[Exercise instructions] After locating the line with "C203: 2.2uF (GND, VCC)" in the data that follows, return it and every later line exactly, up to and including the line with "C3: 47pF (GND, VCC) -> 100nF (GND, VCC)".

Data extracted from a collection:
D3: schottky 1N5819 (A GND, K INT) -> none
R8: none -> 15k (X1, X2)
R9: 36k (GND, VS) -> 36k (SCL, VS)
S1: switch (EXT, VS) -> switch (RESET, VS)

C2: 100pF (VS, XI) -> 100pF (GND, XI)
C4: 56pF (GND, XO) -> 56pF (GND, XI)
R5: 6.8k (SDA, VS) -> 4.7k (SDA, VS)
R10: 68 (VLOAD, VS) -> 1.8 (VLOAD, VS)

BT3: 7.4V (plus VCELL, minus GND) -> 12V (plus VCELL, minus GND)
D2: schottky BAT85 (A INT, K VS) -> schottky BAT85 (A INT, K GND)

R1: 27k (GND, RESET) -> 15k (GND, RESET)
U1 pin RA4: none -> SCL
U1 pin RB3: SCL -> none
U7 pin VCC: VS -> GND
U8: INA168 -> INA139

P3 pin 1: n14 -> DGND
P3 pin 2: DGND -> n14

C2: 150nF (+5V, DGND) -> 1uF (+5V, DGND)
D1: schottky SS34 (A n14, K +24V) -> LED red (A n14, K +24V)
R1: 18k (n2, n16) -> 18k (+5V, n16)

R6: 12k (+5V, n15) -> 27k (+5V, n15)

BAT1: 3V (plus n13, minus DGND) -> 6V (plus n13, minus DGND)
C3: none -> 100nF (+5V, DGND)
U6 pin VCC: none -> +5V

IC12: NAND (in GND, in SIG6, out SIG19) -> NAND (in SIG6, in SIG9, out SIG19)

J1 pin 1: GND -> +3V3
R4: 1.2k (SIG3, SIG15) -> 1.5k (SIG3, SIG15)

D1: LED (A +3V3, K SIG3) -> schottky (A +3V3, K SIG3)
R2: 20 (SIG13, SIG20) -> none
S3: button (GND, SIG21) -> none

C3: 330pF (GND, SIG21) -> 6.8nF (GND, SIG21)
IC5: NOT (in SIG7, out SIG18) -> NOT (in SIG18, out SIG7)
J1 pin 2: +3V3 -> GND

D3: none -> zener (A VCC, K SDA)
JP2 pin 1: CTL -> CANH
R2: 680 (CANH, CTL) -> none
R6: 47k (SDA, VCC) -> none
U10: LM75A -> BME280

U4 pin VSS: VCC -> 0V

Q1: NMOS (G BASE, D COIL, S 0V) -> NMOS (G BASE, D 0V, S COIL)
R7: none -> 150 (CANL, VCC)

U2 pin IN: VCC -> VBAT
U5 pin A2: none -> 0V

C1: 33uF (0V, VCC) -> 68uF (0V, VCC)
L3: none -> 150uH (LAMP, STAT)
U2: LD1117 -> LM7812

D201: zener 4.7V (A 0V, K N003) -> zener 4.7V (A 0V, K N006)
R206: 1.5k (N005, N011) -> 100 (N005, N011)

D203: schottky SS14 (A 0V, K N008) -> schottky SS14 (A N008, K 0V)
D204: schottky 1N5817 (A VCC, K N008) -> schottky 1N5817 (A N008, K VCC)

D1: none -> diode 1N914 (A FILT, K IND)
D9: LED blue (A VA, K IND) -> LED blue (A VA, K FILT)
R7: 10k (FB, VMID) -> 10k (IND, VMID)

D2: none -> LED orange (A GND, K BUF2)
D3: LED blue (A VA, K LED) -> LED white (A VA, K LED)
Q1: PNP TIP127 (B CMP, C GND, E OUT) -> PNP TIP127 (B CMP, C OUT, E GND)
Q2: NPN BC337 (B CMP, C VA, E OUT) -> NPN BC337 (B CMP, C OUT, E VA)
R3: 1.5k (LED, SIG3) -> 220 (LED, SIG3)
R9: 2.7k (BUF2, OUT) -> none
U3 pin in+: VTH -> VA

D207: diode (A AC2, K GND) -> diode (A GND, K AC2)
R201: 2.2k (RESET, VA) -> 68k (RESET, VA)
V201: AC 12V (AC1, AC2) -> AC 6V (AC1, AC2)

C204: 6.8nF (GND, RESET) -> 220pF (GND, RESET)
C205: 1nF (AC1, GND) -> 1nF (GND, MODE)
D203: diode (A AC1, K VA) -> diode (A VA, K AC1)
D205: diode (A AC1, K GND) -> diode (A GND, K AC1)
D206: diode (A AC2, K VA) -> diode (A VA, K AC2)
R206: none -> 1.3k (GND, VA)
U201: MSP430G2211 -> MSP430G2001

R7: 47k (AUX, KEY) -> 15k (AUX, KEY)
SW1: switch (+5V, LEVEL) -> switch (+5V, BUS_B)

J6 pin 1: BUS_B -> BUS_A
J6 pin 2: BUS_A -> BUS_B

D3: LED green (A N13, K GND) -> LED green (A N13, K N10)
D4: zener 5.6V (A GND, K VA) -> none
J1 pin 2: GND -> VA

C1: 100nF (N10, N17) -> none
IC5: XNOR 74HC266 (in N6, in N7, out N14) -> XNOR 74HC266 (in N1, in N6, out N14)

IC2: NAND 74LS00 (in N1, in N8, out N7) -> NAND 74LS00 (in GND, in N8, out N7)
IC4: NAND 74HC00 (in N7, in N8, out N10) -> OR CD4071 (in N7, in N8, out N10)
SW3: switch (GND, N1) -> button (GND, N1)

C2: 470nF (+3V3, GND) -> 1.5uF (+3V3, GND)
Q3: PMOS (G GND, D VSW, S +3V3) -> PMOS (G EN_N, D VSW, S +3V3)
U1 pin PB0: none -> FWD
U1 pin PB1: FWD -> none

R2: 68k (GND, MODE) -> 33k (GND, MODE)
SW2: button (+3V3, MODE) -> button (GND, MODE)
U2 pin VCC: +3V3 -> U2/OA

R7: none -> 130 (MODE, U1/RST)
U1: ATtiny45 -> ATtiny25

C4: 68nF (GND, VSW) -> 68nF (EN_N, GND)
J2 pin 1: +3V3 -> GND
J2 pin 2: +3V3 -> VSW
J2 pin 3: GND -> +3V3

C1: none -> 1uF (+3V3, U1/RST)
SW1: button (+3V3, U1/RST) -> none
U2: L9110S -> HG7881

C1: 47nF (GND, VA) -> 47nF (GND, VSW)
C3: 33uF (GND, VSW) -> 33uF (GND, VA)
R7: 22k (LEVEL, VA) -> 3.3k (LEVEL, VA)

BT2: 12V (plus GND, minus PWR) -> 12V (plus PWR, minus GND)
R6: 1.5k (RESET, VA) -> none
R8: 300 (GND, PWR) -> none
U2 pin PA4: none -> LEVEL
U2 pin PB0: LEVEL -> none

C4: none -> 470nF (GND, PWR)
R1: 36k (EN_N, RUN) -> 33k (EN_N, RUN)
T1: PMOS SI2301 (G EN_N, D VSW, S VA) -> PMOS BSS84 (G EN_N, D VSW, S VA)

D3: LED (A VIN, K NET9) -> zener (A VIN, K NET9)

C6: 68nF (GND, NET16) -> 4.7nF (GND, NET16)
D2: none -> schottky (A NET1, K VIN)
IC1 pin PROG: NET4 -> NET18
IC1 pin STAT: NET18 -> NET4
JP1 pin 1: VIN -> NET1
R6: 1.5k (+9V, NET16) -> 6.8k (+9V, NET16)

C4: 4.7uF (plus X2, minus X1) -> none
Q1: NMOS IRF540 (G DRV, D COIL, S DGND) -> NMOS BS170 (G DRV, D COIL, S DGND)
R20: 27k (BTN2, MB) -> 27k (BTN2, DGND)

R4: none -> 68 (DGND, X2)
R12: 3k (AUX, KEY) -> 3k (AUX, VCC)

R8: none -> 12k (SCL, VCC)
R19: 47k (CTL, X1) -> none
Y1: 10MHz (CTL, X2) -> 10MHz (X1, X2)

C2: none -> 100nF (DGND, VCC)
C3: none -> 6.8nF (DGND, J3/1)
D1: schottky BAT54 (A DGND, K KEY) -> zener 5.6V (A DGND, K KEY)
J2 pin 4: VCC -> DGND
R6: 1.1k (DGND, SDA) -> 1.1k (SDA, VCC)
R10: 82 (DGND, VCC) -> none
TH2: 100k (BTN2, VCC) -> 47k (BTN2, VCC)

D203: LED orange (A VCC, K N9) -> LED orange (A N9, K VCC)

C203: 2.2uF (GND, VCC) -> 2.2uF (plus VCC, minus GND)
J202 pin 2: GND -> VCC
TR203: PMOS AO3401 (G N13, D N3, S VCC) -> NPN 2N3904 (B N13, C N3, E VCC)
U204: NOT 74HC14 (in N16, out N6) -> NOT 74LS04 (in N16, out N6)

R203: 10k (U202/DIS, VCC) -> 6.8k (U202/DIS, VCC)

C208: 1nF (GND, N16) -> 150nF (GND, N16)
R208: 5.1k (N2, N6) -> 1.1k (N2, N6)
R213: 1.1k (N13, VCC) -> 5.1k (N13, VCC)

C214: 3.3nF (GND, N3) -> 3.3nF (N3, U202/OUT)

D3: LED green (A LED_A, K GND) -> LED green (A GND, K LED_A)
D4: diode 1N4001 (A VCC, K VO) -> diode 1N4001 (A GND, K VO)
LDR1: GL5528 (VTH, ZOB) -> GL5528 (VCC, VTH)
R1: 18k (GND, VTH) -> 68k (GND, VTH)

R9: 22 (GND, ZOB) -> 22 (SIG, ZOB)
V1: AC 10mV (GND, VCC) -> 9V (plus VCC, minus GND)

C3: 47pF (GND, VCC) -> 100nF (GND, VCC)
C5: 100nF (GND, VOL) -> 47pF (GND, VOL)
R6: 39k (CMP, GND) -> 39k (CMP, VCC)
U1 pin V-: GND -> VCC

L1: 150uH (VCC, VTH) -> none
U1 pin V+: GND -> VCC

[Answer]
C203: 2.2uF (GND, VCC) -> 2.2uF (plus VCC, minus GND)
J202 pin 2: GND -> VCC
TR203: PMOS AO3401 (G N13, D N3, S VCC) -> NPN 2N3904 (B N13, C N3, E VCC)
U204: NOT 74HC14 (in N16, out N6) -> NOT 74LS04 (in N16, out N6)

R203: 10k (U202/DIS, VCC) -> 6.8k (U202/DIS, VCC)

C208: 1nF (GND, N16) -> 150nF (GND, N16)
R208: 5.1k (N2, N6) -> 1.1k (N2, N6)
R213: 1.1k (N13, VCC) -> 5.1k (N13, VCC)

C214: 3.3nF (GND, N3) -> 3.3nF (N3, U202/OUT)

D3: LED green (A LED_A, K GND) -> LED green (A GND, K LED_A)
D4: diode 1N4001 (A VCC, K VO) -> diode 1N4001 (A GND, K VO)
LDR1: GL5528 (VTH, ZOB) -> GL5528 (VCC, VTH)
R1: 18k (GND, VTH) -> 68k (GND, VTH)

R9: 22 (GND, ZOB) -> 22 (SIG, ZOB)
V1: AC 10mV (GND, VCC) -> 9V (plus VCC, minus GND)

C3: 47pF (GND, VCC) -> 100nF (GND, VCC)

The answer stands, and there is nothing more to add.